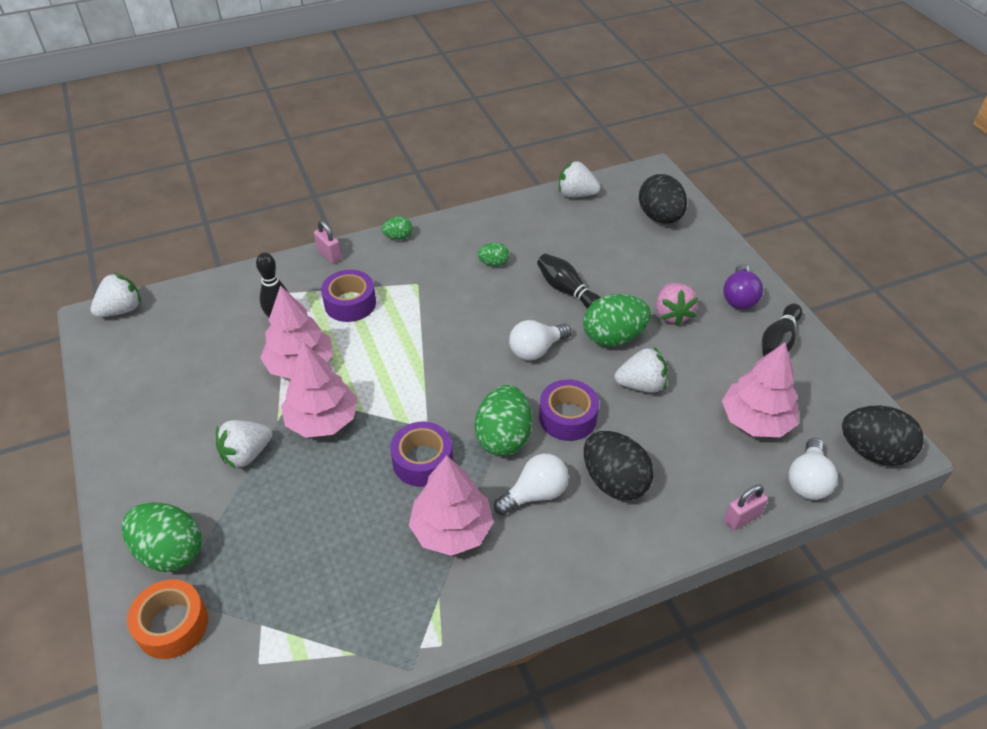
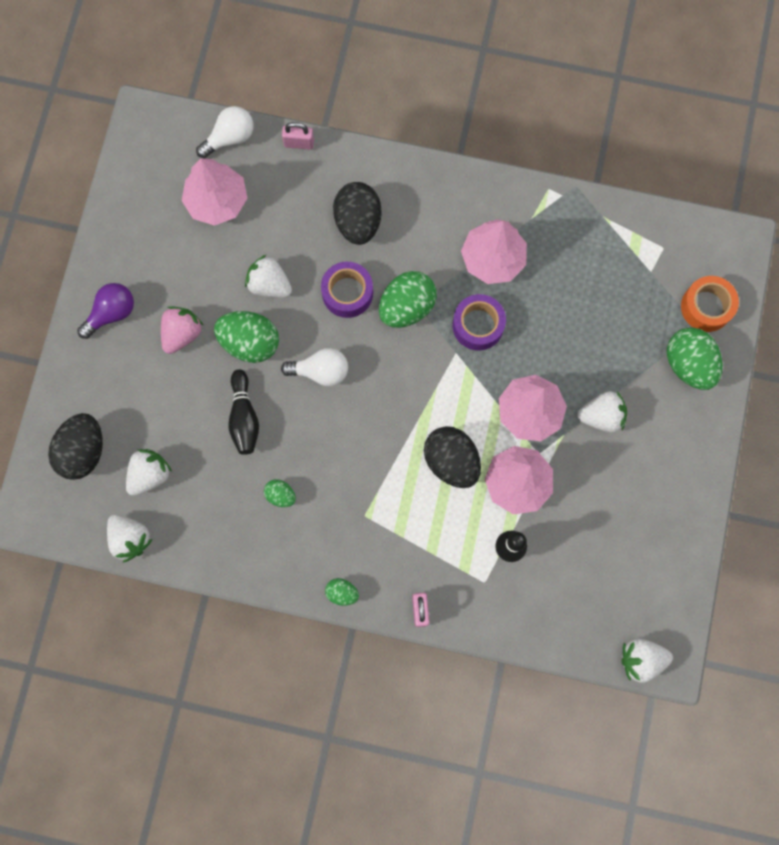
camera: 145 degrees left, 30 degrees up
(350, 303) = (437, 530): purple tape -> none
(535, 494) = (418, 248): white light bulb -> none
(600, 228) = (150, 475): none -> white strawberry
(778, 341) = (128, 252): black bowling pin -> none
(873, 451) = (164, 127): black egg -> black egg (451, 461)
════
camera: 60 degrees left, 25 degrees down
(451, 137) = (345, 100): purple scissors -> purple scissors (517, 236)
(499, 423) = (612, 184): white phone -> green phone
════
WHAT YOU HAVE TO DO.
Search the records above for the string "degrees". Report each line that has it.

EXPECTED ANSWER.
camera: 145 degrees left, 30 degrees up
camera: 60 degrees left, 25 degrees down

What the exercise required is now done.